= Task details =
Please return only the lines from the one with "gray triangle: rotated 28 degrees clockwise" through the final line of the data, unchanged, with pictures omitted.

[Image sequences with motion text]
*** Begin section ***

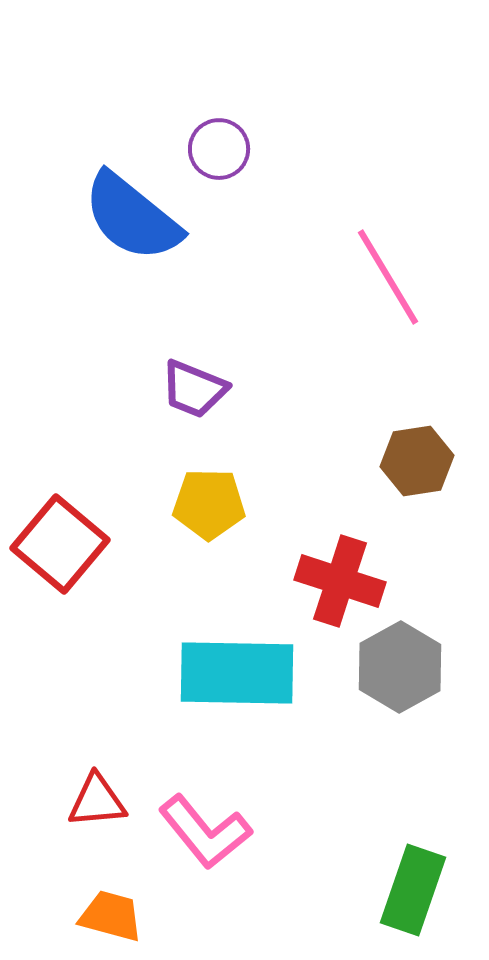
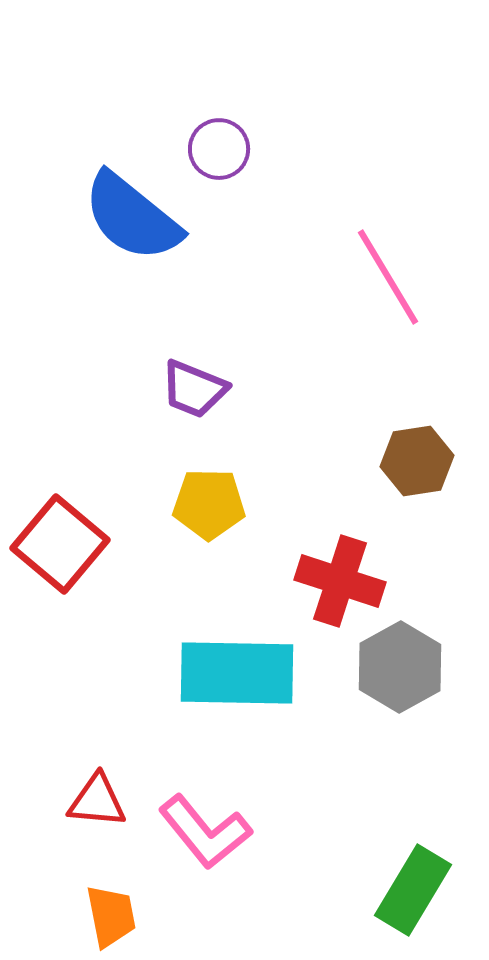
red triangle: rotated 10 degrees clockwise
green rectangle: rotated 12 degrees clockwise
orange trapezoid: rotated 64 degrees clockwise
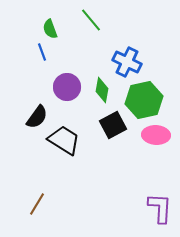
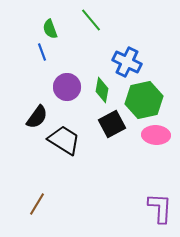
black square: moved 1 px left, 1 px up
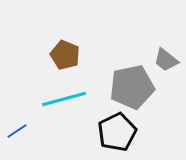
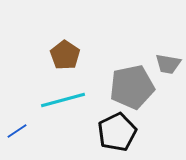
brown pentagon: rotated 12 degrees clockwise
gray trapezoid: moved 2 px right, 4 px down; rotated 28 degrees counterclockwise
cyan line: moved 1 px left, 1 px down
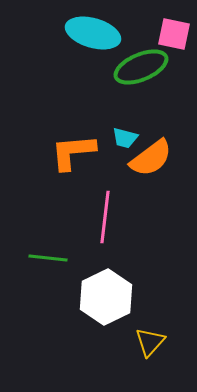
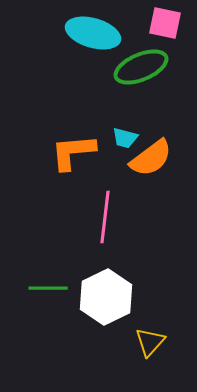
pink square: moved 9 px left, 11 px up
green line: moved 30 px down; rotated 6 degrees counterclockwise
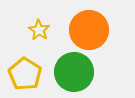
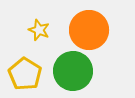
yellow star: rotated 10 degrees counterclockwise
green circle: moved 1 px left, 1 px up
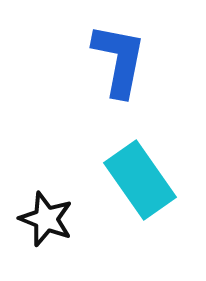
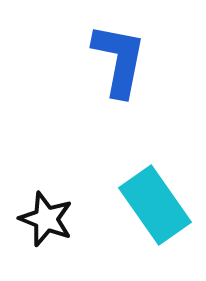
cyan rectangle: moved 15 px right, 25 px down
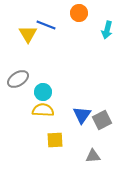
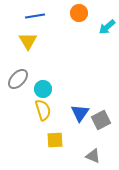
blue line: moved 11 px left, 9 px up; rotated 30 degrees counterclockwise
cyan arrow: moved 3 px up; rotated 36 degrees clockwise
yellow triangle: moved 7 px down
gray ellipse: rotated 15 degrees counterclockwise
cyan circle: moved 3 px up
yellow semicircle: rotated 70 degrees clockwise
blue triangle: moved 2 px left, 2 px up
gray square: moved 1 px left
gray triangle: rotated 28 degrees clockwise
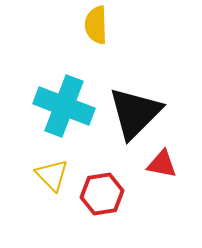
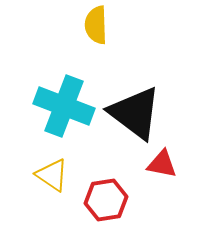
black triangle: rotated 38 degrees counterclockwise
yellow triangle: rotated 12 degrees counterclockwise
red hexagon: moved 4 px right, 6 px down
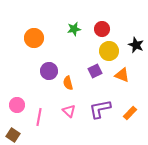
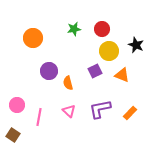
orange circle: moved 1 px left
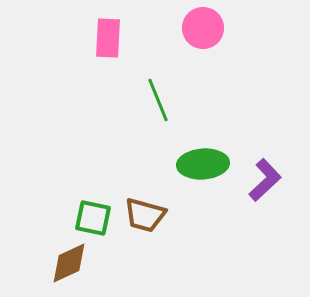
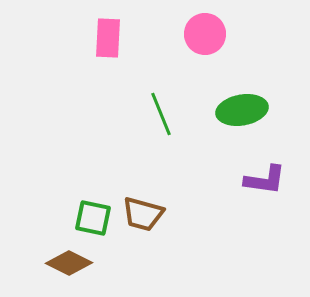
pink circle: moved 2 px right, 6 px down
green line: moved 3 px right, 14 px down
green ellipse: moved 39 px right, 54 px up; rotated 6 degrees counterclockwise
purple L-shape: rotated 51 degrees clockwise
brown trapezoid: moved 2 px left, 1 px up
brown diamond: rotated 51 degrees clockwise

*** End section ***

= Task solution =
gray triangle: rotated 28 degrees clockwise
black triangle: rotated 38 degrees counterclockwise
yellow triangle: rotated 12 degrees counterclockwise
red hexagon: moved 4 px right, 6 px down
orange circle: moved 1 px left
pink circle: moved 2 px right, 6 px down
green line: moved 3 px right, 14 px down
green ellipse: moved 39 px right, 54 px up; rotated 6 degrees counterclockwise
purple L-shape: rotated 51 degrees clockwise
brown trapezoid: moved 2 px left, 1 px up
brown diamond: rotated 51 degrees clockwise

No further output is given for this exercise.